Start of DATASET RECORDS
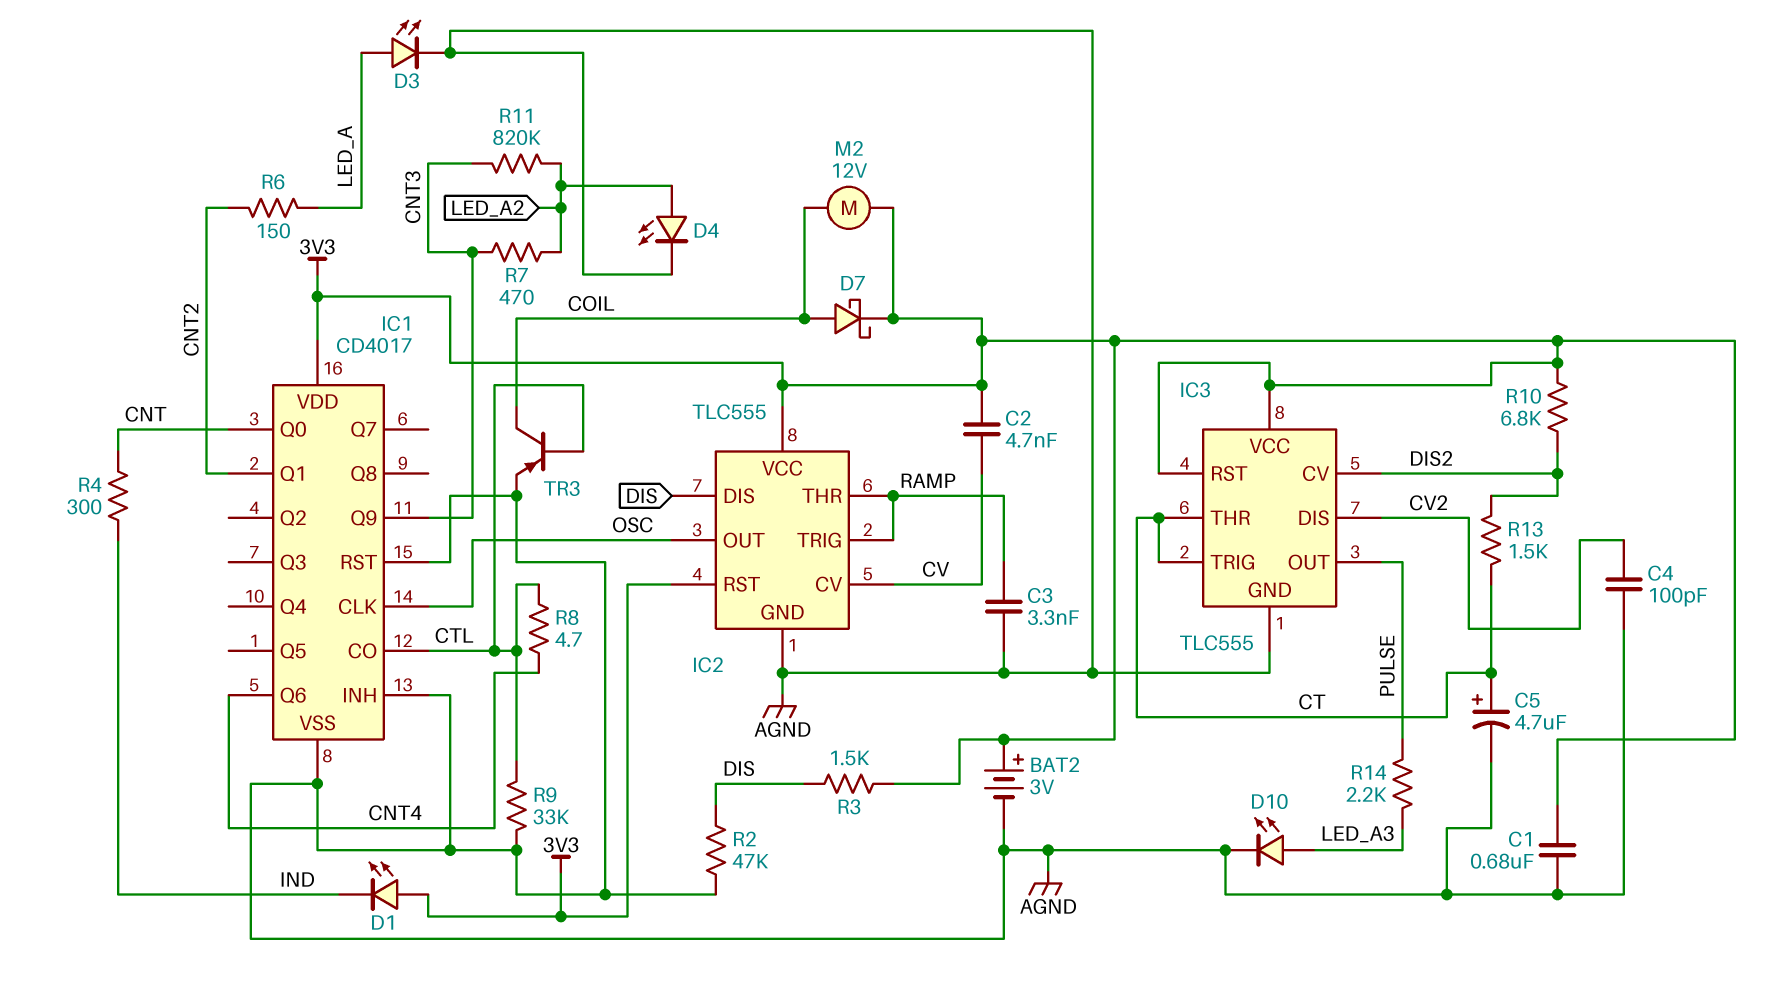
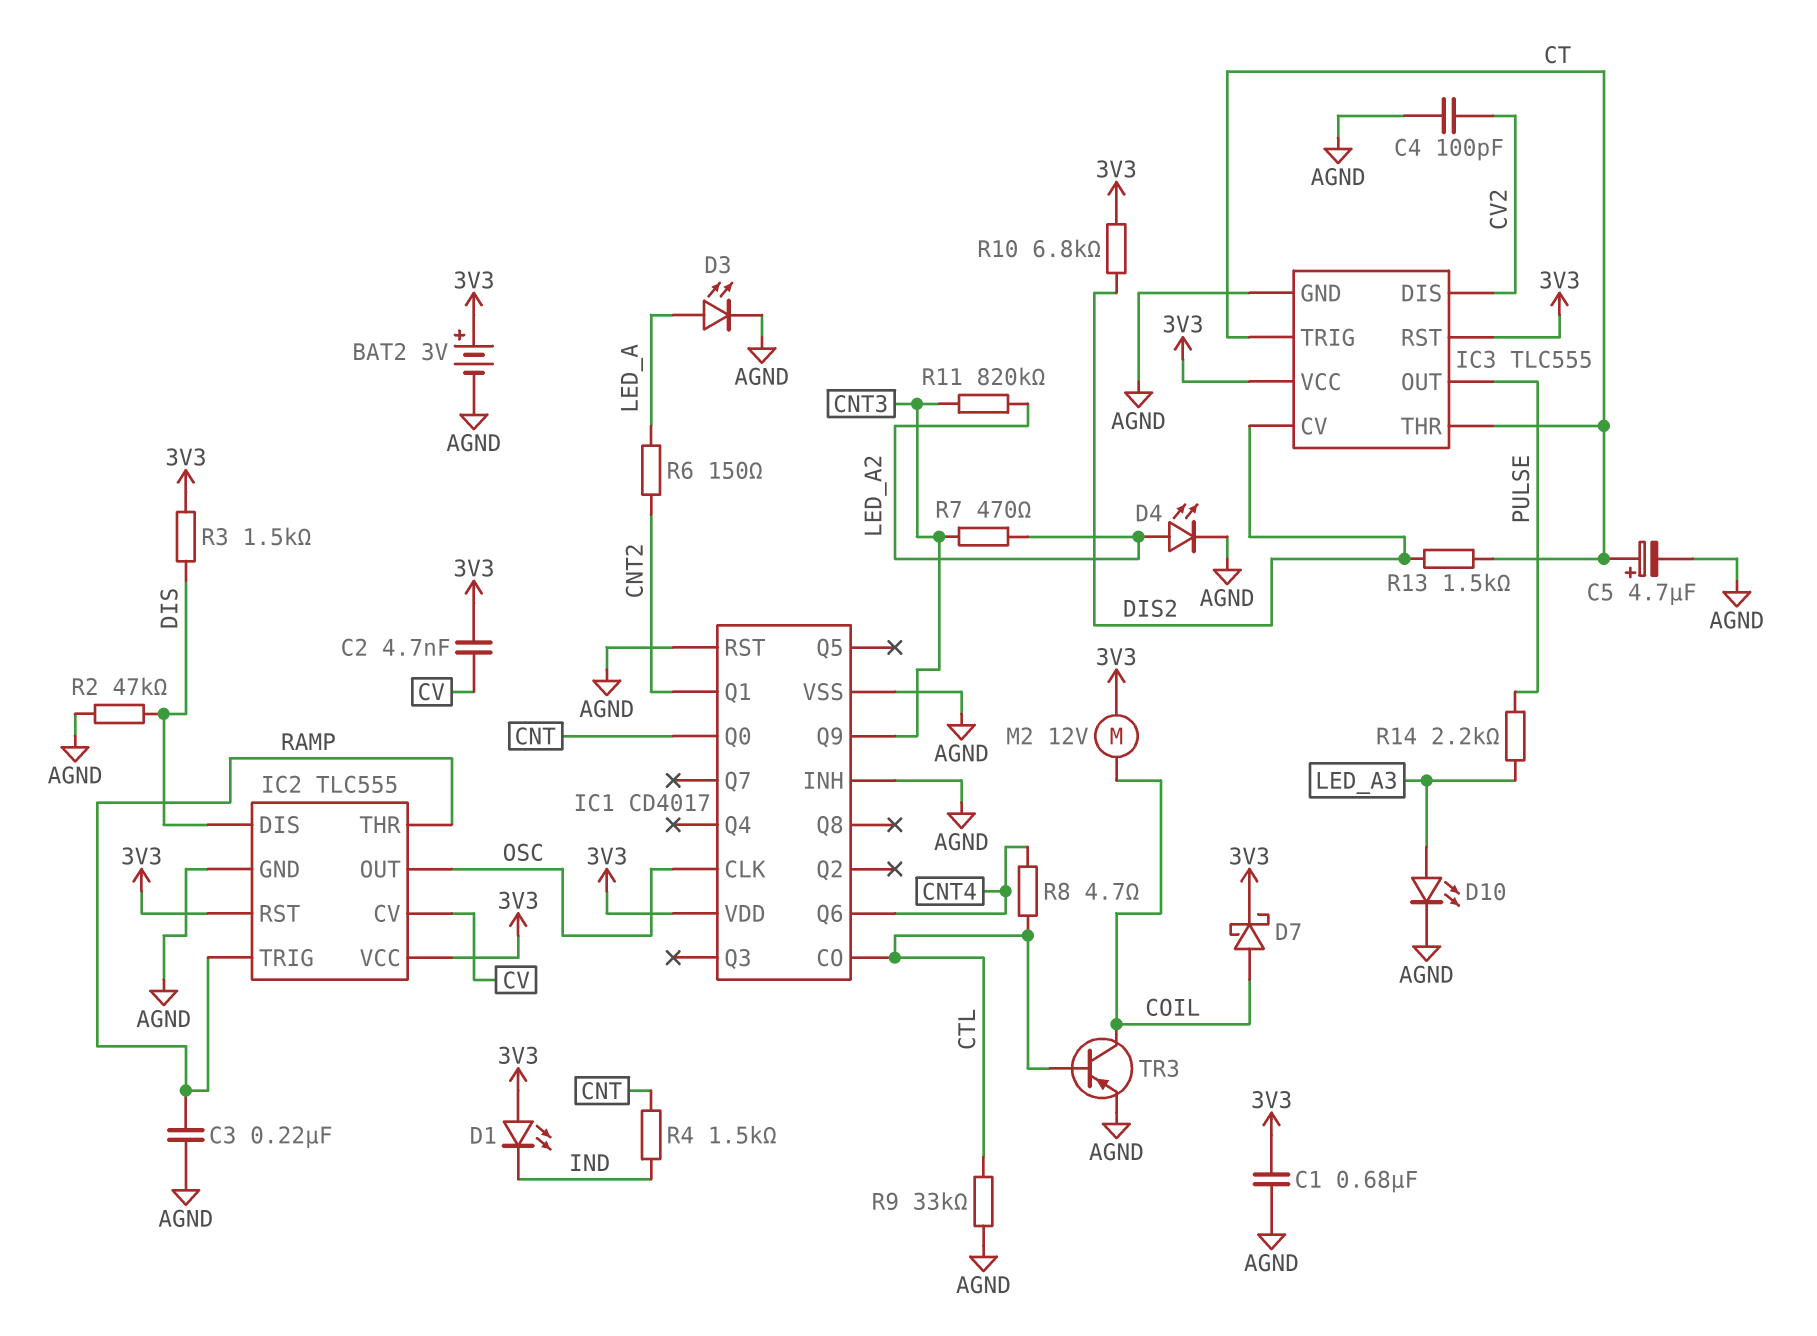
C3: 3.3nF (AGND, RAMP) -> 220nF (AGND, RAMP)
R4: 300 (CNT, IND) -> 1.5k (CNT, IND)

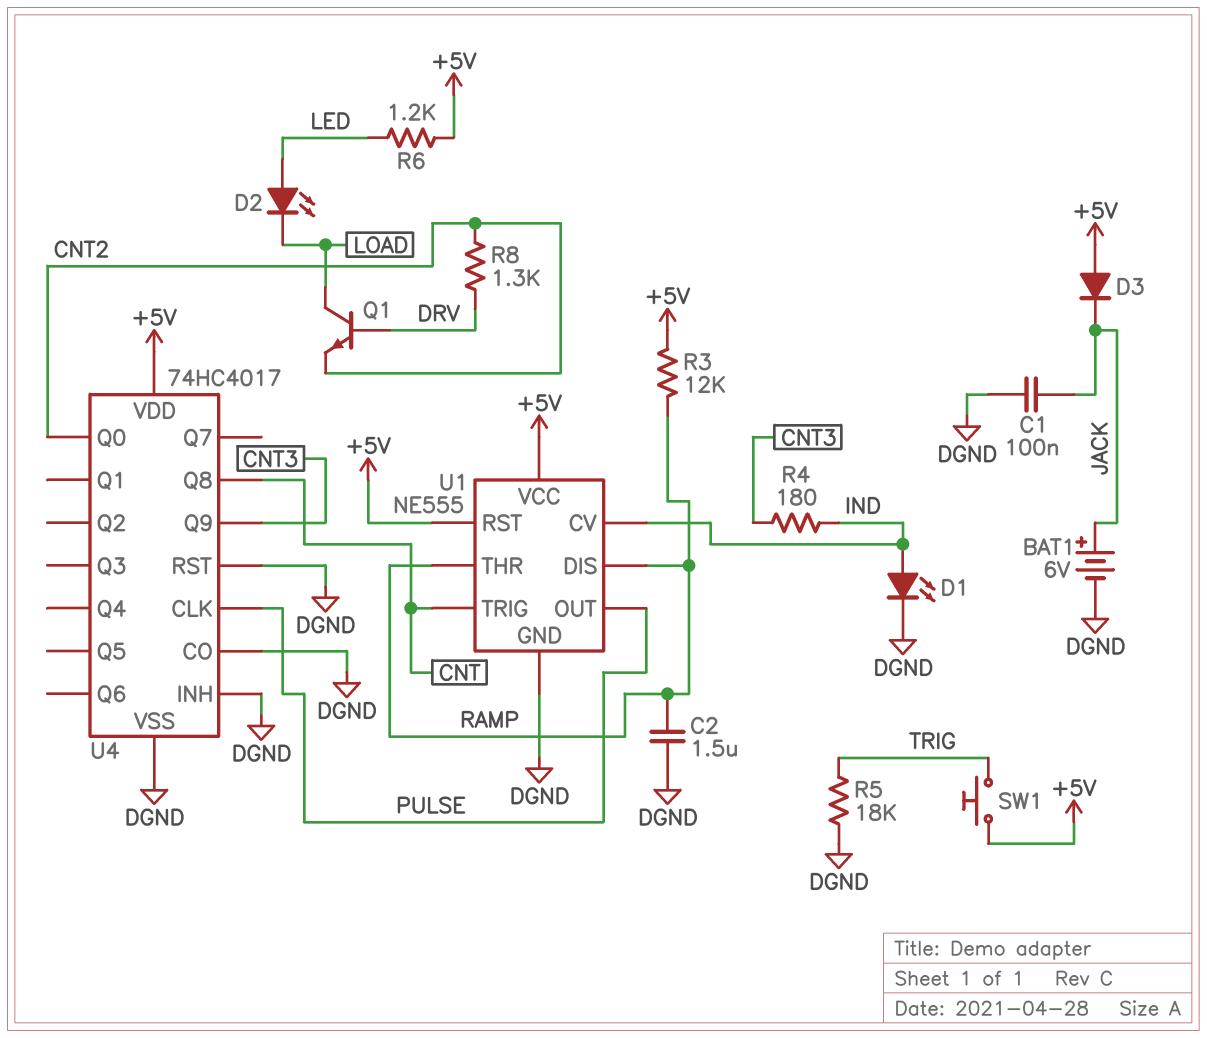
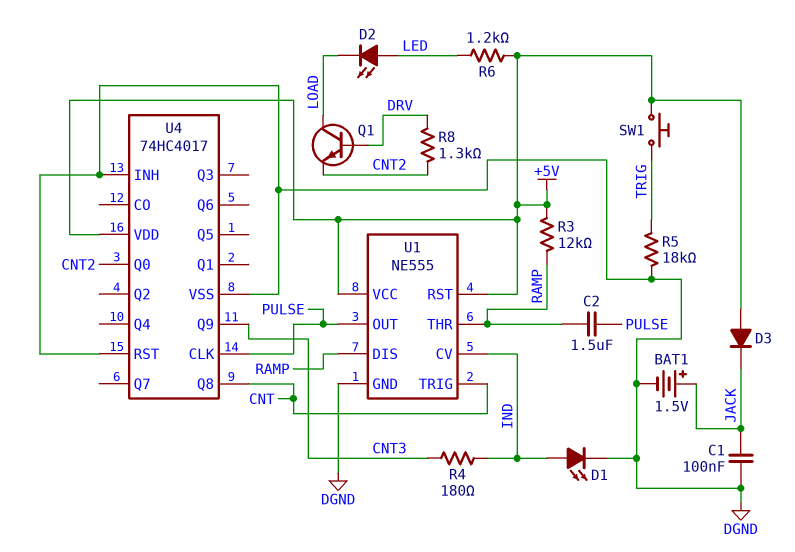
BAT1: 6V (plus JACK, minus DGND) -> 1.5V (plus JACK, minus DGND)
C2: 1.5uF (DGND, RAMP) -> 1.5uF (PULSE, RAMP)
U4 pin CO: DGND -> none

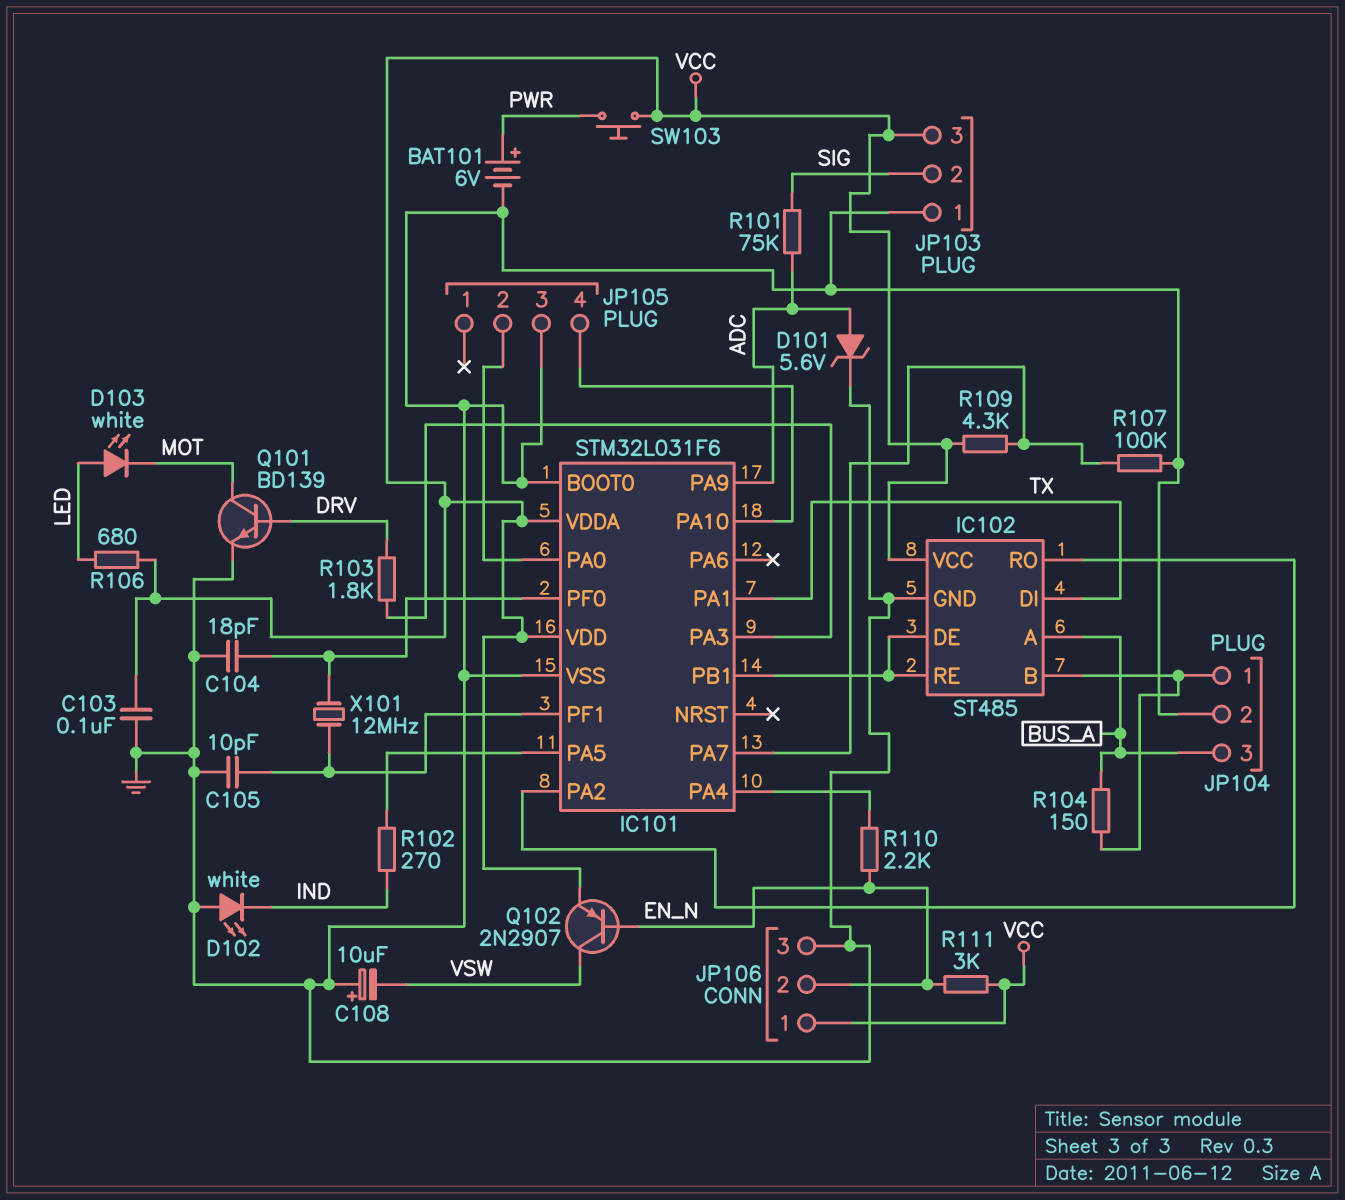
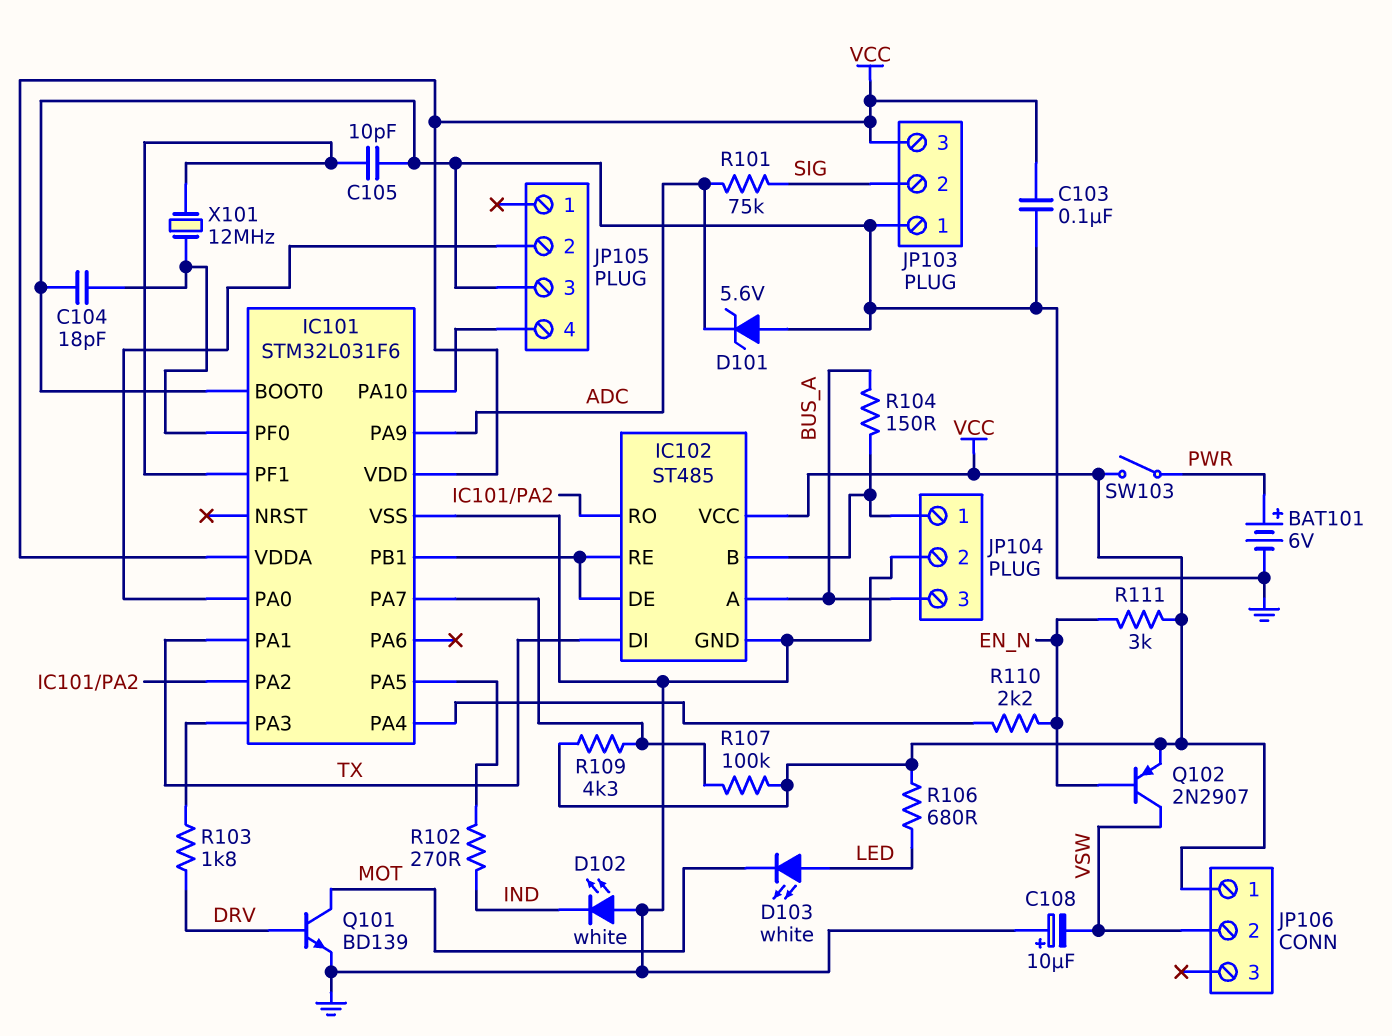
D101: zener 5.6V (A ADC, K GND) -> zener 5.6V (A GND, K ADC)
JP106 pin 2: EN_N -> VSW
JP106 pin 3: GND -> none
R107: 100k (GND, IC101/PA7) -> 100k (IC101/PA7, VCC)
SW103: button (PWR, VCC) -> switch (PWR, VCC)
End of DATASET RECORDS
The exact lines from the beginning of the data through the one that contains "U4 pin CO: DGND -> none" must be given again, both ends included, and pictures must be left out.

C3: 3.3nF (AGND, RAMP) -> 220nF (AGND, RAMP)
R4: 300 (CNT, IND) -> 1.5k (CNT, IND)

BAT1: 6V (plus JACK, minus DGND) -> 1.5V (plus JACK, minus DGND)
C2: 1.5uF (DGND, RAMP) -> 1.5uF (PULSE, RAMP)
U4 pin CO: DGND -> none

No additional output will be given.